§ Work task
The records sit below. Return every line in them that holds the word "purple".
Segment Open
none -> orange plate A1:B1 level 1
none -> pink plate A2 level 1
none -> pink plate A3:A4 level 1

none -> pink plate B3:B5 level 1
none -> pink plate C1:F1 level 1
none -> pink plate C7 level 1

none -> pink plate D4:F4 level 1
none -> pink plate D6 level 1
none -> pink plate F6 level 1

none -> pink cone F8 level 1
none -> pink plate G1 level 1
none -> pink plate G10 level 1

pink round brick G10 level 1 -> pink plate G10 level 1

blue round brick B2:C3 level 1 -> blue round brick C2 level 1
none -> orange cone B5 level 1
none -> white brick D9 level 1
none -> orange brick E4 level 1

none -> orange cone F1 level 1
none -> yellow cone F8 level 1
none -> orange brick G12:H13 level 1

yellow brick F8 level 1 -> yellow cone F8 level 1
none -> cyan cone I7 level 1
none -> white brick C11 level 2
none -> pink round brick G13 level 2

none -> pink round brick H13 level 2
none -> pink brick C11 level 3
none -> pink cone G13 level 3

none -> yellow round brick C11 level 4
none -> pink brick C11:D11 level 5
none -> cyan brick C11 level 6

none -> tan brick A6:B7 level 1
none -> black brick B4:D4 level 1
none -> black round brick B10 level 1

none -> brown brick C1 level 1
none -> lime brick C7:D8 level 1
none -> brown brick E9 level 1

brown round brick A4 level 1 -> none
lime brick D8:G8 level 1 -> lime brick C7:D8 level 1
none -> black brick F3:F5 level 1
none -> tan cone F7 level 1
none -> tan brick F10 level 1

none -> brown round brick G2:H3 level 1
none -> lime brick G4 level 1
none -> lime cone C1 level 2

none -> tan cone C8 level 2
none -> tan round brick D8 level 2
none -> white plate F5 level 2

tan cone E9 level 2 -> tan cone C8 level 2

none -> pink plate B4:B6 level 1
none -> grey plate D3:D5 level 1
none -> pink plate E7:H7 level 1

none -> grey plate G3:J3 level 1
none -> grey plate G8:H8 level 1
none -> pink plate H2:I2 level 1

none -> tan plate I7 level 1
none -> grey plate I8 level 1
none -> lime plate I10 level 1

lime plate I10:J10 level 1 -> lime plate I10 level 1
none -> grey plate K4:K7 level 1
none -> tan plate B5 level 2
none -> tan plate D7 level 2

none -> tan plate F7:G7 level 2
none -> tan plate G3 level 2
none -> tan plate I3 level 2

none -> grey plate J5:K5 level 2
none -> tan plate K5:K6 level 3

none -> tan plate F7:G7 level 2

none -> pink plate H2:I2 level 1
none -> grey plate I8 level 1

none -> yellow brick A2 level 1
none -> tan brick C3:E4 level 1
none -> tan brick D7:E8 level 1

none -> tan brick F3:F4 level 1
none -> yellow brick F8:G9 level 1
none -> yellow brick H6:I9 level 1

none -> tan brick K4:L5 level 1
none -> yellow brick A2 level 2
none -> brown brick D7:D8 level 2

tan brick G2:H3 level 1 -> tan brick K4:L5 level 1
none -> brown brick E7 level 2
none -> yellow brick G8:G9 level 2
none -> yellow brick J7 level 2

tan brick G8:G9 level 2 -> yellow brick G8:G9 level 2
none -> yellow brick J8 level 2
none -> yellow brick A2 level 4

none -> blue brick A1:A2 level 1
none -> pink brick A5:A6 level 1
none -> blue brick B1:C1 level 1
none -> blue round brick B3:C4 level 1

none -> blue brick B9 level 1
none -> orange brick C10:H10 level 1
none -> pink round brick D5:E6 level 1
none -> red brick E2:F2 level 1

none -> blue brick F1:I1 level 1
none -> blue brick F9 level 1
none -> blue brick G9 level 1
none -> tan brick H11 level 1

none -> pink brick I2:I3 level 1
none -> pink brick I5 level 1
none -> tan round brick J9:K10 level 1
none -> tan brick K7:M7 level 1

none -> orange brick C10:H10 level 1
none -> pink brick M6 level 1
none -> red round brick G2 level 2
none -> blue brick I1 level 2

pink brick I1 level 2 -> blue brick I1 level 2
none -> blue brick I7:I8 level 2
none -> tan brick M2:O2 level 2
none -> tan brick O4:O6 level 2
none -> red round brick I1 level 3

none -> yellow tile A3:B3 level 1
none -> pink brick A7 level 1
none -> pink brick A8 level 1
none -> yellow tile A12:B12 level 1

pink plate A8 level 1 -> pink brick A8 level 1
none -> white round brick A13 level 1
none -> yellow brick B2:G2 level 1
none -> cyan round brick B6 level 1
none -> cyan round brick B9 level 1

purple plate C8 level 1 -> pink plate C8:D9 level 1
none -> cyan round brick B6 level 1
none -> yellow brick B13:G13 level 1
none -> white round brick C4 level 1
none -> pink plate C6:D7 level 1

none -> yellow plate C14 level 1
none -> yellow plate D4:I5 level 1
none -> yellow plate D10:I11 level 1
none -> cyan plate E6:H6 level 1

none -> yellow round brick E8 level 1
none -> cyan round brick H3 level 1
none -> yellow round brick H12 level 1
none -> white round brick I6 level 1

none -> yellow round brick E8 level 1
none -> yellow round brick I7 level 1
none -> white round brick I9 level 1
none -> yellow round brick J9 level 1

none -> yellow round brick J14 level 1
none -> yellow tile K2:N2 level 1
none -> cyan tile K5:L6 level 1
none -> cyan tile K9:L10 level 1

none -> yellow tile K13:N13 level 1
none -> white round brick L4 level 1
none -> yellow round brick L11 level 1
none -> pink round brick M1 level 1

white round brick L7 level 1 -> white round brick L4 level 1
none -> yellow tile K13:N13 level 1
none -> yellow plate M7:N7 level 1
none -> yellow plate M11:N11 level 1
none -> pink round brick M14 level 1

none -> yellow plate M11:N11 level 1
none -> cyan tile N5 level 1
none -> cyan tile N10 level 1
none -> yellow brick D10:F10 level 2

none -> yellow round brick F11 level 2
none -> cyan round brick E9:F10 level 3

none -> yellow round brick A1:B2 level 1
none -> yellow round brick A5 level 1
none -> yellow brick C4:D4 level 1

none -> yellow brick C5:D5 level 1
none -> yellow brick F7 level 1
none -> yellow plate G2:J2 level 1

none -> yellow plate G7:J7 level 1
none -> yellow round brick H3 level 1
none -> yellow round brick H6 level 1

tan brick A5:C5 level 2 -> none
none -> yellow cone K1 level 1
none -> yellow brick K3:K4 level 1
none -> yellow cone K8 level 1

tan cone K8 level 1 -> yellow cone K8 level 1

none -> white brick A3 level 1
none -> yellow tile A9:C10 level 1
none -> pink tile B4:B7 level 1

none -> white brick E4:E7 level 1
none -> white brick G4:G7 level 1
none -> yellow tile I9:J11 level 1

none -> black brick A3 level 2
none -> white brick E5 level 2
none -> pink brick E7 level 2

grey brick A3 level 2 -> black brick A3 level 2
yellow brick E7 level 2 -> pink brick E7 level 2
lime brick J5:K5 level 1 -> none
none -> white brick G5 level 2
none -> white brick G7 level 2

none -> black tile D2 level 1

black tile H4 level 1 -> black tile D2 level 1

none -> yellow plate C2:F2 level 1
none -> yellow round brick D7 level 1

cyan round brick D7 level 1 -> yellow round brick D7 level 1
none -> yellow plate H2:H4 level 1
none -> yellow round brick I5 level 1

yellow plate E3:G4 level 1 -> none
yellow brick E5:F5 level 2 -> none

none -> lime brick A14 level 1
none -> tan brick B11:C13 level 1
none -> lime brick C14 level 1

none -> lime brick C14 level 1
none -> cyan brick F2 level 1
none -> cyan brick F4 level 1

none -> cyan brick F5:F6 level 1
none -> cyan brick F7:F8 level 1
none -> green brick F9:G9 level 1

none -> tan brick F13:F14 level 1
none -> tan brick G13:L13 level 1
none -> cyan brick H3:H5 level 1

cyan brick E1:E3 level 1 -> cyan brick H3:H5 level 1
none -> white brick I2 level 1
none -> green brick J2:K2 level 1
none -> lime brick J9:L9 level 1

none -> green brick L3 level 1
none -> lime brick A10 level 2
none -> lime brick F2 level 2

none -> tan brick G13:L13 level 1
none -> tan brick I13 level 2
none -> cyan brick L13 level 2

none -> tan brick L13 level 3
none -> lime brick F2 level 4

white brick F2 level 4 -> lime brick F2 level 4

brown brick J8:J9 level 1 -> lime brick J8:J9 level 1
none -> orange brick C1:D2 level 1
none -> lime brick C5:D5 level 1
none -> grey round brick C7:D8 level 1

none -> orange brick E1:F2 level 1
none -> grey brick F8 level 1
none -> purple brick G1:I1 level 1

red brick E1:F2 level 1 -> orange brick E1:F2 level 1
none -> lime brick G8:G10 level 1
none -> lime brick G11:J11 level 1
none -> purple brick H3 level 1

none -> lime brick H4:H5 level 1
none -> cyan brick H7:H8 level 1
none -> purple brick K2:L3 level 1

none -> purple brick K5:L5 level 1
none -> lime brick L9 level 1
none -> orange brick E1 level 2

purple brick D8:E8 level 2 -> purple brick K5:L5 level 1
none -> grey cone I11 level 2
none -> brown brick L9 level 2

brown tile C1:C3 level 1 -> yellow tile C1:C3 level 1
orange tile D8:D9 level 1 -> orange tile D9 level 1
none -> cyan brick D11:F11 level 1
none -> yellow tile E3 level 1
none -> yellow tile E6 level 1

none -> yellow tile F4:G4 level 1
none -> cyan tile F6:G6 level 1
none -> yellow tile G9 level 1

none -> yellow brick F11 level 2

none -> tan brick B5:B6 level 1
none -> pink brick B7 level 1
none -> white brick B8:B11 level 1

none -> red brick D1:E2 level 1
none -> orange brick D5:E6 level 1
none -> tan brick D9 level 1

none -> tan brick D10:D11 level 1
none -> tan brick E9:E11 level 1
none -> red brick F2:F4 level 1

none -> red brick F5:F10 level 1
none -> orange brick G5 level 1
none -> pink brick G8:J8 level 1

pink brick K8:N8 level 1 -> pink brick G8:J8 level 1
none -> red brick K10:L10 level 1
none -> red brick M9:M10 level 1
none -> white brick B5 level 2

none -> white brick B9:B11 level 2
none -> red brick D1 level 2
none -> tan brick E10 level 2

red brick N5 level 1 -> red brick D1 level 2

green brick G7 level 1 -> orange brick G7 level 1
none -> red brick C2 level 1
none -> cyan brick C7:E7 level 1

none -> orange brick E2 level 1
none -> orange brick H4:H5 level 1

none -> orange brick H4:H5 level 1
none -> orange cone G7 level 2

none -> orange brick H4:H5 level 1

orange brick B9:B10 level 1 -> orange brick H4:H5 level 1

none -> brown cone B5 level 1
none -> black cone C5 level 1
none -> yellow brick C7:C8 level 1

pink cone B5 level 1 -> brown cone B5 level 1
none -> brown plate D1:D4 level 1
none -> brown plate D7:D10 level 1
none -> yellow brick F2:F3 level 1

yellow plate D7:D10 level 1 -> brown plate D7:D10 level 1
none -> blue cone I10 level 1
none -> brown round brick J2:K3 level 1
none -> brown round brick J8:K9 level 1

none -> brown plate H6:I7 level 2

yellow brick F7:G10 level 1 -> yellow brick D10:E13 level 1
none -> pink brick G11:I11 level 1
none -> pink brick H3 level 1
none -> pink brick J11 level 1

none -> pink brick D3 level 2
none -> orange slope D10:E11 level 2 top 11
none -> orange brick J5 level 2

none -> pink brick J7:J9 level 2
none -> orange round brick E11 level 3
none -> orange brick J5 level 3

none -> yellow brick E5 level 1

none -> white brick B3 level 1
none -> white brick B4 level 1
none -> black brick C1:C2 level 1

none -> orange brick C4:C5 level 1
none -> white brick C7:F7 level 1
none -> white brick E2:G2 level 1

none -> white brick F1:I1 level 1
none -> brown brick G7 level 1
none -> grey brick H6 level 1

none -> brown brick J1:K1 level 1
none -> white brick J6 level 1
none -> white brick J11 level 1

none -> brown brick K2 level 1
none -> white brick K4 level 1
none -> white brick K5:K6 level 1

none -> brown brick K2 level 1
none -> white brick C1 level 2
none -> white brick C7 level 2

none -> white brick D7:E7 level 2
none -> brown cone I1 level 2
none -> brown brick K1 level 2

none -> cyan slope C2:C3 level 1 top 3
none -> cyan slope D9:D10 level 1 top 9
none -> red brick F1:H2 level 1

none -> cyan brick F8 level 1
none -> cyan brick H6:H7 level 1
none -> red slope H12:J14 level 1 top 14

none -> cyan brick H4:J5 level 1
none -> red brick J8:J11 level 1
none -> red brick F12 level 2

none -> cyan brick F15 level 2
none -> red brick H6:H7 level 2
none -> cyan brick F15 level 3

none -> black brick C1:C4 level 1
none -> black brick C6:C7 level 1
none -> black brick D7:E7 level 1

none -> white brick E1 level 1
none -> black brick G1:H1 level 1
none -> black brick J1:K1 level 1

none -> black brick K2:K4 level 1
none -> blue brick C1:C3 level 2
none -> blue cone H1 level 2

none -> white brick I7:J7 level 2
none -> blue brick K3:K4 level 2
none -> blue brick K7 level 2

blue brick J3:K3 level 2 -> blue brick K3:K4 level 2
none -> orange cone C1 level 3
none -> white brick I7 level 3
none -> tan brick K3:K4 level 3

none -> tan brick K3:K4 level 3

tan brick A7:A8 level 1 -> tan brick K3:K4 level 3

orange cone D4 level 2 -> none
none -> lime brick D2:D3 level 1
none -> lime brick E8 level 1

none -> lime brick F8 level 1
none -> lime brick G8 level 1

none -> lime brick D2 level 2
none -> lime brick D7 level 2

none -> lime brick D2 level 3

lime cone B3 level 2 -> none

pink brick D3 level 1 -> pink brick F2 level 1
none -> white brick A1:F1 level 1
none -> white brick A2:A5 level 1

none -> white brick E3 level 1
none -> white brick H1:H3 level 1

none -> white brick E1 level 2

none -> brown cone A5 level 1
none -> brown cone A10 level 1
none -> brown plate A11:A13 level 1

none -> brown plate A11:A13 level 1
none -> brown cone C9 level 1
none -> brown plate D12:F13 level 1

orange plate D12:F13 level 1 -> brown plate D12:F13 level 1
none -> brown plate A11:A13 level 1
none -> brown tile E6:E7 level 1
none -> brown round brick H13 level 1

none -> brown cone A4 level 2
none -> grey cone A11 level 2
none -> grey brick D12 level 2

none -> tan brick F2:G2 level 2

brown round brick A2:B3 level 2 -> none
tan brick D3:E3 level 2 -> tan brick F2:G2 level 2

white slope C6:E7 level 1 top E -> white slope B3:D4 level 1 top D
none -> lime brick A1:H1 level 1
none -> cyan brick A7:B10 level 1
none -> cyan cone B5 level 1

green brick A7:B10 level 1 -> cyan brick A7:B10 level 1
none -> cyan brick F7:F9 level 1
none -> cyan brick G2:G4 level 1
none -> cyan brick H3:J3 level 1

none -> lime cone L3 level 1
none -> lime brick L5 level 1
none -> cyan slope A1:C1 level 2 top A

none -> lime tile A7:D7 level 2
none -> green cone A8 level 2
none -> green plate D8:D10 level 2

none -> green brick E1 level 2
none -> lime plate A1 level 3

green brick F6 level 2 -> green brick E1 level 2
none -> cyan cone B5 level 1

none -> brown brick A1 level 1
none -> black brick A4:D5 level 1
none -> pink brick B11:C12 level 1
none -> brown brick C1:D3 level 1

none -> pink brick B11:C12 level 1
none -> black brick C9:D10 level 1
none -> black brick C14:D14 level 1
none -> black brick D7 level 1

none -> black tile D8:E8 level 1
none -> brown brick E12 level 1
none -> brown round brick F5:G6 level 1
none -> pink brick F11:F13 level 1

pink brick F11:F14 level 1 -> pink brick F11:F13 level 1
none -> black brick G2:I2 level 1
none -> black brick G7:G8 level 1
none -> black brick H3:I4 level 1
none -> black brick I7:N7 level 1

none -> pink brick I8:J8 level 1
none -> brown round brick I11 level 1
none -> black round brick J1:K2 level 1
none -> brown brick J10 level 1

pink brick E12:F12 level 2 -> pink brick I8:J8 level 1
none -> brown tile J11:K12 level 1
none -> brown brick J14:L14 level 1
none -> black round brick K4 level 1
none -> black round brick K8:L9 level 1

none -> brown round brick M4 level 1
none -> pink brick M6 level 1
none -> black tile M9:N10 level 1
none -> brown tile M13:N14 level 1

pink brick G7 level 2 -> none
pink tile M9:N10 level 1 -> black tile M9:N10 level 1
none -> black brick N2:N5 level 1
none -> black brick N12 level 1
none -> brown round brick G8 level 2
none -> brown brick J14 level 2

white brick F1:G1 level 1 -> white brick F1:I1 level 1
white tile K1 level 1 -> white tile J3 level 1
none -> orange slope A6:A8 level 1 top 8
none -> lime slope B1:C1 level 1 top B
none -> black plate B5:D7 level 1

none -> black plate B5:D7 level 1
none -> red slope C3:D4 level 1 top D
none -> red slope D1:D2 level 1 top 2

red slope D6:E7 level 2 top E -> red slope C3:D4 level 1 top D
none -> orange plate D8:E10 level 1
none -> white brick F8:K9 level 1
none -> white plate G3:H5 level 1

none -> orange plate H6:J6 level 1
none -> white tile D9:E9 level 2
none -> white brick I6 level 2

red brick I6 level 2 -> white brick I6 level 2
Segment Closed
§ Task answer
purple plate C8 level 1 -> pink plate C8:D9 level 1
none -> purple brick G1:I1 level 1
none -> purple brick H3 level 1
none -> purple brick K2:L3 level 1
none -> purple brick K5:L5 level 1
purple brick D8:E8 level 2 -> purple brick K5:L5 level 1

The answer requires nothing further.